Aim of the task: Set out exactly, line by line, the stretch of data below that begins at the line containing "cyan cross: (122, 34)" and ends at the line containing "yellow square: (232, 299)", with both ends kept.

Geometric shape edit sequences
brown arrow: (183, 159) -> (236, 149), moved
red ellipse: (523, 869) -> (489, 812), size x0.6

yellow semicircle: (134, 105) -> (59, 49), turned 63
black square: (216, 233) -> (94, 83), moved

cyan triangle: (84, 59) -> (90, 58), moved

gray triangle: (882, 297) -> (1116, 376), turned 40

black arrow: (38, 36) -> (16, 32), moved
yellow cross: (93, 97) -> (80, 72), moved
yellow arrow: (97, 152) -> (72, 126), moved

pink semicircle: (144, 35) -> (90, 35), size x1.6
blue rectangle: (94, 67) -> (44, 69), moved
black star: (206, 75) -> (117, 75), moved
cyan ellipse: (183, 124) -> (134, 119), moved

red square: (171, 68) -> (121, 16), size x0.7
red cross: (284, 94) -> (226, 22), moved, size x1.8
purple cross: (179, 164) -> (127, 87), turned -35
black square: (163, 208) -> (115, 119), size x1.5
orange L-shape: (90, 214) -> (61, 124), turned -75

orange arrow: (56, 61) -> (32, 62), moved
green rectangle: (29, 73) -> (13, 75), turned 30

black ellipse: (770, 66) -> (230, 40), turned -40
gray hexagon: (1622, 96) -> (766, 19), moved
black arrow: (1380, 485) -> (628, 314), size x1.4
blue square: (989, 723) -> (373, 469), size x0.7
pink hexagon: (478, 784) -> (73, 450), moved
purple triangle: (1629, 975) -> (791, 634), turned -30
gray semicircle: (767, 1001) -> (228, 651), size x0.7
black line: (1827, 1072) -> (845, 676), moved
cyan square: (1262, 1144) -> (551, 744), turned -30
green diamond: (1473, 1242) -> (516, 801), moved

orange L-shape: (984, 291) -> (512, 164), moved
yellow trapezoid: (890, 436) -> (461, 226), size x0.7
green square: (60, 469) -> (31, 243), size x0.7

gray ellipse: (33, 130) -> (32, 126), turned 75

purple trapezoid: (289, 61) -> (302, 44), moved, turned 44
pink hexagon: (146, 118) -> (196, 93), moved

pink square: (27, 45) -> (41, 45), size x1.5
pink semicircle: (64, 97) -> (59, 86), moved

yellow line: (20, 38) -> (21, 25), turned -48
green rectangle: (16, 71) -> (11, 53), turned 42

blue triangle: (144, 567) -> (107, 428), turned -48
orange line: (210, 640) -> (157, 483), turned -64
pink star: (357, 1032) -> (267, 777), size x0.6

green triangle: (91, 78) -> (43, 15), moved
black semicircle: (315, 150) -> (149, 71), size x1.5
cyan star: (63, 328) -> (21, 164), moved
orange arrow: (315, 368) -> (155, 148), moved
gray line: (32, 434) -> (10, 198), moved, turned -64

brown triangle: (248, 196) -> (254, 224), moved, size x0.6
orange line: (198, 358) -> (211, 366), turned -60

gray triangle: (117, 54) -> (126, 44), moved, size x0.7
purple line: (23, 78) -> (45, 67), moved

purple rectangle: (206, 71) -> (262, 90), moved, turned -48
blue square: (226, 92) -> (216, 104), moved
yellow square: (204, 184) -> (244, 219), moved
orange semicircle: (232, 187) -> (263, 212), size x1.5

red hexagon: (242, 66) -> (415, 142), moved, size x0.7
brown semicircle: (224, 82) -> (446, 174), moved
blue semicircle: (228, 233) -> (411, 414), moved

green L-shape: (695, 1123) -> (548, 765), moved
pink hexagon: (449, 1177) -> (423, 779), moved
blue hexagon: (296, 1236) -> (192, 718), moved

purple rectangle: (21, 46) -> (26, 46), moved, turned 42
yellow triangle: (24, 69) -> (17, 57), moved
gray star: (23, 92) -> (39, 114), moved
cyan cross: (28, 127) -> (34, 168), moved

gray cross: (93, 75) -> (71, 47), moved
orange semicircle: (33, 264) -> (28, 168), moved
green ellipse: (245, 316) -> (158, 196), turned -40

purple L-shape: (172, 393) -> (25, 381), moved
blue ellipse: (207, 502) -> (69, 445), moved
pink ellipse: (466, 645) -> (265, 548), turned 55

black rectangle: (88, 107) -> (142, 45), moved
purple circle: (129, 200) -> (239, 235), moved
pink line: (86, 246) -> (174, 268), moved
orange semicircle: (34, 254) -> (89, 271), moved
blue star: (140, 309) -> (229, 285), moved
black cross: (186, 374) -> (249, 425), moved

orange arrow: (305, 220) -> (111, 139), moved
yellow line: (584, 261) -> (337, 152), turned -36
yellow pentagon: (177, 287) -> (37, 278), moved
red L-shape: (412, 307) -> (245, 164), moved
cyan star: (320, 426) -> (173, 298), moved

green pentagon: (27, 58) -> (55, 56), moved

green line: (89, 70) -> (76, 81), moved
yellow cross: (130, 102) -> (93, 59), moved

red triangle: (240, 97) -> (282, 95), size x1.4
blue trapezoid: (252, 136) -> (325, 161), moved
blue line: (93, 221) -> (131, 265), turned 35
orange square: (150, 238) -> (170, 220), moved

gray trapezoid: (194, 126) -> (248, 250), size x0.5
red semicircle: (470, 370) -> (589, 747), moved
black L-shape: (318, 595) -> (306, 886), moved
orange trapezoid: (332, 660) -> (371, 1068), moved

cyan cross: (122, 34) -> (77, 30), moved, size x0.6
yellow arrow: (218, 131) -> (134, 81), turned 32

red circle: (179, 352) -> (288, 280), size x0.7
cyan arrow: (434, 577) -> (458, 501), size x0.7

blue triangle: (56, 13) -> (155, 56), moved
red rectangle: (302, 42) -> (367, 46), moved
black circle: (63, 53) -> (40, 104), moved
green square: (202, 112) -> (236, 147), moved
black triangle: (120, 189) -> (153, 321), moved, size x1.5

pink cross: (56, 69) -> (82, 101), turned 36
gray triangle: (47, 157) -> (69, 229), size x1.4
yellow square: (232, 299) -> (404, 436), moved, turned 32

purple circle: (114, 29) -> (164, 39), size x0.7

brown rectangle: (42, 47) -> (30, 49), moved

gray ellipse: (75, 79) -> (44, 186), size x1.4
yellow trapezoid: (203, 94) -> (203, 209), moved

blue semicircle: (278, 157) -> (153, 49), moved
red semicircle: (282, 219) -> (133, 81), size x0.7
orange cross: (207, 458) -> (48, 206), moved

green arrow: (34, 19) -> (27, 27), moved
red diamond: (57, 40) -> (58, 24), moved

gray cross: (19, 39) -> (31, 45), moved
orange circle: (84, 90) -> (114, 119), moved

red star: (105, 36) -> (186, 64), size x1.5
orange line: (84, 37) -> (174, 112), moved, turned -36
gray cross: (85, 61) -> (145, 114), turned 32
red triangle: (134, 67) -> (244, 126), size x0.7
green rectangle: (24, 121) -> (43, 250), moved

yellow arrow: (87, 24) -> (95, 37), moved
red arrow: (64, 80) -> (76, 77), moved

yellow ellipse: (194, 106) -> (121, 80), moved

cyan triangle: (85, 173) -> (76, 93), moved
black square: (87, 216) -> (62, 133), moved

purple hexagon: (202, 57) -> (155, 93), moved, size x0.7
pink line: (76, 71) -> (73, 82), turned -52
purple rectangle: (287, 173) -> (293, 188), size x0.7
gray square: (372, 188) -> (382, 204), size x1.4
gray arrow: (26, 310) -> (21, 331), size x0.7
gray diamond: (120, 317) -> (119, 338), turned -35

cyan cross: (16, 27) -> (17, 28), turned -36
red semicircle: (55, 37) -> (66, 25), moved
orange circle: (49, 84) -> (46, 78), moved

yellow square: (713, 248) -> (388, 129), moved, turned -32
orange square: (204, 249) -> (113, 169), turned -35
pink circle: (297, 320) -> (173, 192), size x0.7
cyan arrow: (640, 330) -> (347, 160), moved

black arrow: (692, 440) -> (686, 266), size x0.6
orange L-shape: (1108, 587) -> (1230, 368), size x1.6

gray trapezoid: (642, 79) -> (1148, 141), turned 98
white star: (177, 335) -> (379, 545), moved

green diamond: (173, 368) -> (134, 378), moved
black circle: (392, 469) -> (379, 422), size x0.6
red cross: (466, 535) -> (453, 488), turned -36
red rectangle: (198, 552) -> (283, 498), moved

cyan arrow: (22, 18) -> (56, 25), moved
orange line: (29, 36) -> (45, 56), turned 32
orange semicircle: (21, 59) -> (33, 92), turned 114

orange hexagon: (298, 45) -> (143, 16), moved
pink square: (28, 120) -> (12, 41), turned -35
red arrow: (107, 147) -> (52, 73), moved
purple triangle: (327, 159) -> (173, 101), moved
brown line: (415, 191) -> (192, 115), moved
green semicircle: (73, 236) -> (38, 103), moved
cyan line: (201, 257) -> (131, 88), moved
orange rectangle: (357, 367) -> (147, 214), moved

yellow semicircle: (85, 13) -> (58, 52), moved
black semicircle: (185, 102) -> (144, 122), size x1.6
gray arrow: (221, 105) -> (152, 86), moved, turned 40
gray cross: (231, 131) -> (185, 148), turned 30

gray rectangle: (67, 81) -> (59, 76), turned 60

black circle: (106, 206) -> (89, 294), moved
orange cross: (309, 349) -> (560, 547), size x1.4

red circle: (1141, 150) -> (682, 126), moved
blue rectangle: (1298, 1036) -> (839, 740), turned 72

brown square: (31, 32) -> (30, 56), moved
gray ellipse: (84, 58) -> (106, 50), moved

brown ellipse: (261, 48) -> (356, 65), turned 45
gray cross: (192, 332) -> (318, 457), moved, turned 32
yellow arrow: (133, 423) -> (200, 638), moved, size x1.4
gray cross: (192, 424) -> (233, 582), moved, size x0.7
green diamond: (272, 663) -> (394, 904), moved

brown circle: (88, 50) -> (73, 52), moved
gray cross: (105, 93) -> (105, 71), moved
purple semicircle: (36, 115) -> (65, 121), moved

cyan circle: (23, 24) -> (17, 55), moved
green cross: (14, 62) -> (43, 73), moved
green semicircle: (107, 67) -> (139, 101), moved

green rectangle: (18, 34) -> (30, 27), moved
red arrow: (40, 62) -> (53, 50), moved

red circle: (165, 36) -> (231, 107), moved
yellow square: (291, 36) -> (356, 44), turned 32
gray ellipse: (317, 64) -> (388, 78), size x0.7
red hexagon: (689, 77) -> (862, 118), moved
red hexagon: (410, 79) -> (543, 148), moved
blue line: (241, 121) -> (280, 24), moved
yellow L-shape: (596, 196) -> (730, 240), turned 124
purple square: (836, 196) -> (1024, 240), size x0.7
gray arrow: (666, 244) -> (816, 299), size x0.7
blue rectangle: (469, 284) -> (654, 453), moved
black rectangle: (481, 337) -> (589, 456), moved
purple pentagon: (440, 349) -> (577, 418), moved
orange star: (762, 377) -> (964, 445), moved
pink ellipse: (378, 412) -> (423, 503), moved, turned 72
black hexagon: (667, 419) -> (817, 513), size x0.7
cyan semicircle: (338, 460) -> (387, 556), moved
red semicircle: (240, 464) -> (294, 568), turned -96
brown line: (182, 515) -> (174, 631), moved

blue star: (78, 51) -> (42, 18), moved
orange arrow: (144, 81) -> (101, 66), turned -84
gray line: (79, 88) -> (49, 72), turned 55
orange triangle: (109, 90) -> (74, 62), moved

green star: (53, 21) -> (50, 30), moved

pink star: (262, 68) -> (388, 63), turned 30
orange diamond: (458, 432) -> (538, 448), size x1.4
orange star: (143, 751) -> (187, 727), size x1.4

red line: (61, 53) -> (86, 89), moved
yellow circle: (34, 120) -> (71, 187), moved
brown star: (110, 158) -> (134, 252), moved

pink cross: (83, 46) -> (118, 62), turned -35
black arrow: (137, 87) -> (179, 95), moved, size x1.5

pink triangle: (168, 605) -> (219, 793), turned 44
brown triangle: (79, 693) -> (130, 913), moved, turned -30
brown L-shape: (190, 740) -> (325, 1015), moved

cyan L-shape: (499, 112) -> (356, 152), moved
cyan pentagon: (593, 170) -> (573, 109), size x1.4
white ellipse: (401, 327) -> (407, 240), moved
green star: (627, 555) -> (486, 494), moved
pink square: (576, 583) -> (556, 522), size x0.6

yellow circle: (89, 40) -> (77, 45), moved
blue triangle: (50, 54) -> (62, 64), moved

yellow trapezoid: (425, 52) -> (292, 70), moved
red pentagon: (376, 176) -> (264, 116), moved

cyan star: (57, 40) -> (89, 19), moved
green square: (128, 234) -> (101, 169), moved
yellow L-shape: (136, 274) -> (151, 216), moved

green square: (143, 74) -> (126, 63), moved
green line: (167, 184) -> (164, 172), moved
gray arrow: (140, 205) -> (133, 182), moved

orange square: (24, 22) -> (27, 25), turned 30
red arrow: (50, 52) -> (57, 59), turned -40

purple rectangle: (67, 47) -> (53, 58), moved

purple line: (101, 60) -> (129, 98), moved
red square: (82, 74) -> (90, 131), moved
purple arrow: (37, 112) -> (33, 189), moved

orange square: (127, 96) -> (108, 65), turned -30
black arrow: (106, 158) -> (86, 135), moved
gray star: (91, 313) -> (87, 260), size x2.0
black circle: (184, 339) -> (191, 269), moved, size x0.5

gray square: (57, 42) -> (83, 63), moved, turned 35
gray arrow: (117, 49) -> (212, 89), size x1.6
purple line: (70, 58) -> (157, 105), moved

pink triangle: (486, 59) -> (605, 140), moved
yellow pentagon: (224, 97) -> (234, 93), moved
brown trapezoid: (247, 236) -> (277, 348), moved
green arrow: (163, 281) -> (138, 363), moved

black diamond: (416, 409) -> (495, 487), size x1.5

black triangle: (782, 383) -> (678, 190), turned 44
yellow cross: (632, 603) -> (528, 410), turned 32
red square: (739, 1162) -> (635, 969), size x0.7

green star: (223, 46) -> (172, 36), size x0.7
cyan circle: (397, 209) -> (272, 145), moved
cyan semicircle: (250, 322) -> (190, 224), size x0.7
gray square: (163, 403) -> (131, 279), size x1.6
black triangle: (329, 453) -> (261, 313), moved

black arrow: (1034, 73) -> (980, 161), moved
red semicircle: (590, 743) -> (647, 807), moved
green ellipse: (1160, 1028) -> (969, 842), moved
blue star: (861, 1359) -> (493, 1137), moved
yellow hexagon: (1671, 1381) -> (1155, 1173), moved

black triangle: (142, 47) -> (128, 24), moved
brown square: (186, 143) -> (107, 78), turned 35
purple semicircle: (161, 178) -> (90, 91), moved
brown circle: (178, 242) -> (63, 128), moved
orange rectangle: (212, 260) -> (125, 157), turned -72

Response below:
cyan cross: (122, 34) -> (77, 30), moved, size x0.6
yellow arrow: (218, 131) -> (134, 81), turned 32

red circle: (179, 352) -> (288, 280), size x0.7
cyan arrow: (434, 577) -> (458, 501), size x0.7

blue triangle: (56, 13) -> (155, 56), moved
red rectangle: (302, 42) -> (367, 46), moved
black circle: (63, 53) -> (40, 104), moved
green square: (202, 112) -> (236, 147), moved
black triangle: (120, 189) -> (153, 321), moved, size x1.5

pink cross: (56, 69) -> (82, 101), turned 36
gray triangle: (47, 157) -> (69, 229), size x1.4
yellow square: (232, 299) -> (404, 436), moved, turned 32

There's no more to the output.